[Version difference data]
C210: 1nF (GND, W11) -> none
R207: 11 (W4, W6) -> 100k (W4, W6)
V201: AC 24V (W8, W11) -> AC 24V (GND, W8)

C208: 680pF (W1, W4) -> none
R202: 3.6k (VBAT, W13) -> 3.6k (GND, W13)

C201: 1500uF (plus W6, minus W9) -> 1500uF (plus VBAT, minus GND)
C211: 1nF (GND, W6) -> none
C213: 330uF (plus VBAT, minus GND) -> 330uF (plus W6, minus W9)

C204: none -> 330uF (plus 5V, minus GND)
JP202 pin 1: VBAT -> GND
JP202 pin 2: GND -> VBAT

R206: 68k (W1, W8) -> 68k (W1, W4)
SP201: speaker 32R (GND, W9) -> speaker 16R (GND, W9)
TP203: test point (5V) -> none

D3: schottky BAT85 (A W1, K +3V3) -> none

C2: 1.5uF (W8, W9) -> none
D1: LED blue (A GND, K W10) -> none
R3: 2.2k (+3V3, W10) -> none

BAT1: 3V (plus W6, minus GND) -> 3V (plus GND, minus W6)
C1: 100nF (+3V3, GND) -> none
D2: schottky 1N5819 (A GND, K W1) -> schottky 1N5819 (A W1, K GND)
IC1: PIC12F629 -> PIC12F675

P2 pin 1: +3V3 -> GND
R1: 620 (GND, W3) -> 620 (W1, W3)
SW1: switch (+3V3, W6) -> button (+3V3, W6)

=== WORK TASK ===
Return only the lines of the records in which the string "plus" appears.

=== TASK ANSWER ===
C201: 1500uF (plus W6, minus W9) -> 1500uF (plus VBAT, minus GND)
C213: 330uF (plus VBAT, minus GND) -> 330uF (plus W6, minus W9)
C204: none -> 330uF (plus 5V, minus GND)
BAT1: 3V (plus W6, minus GND) -> 3V (plus GND, minus W6)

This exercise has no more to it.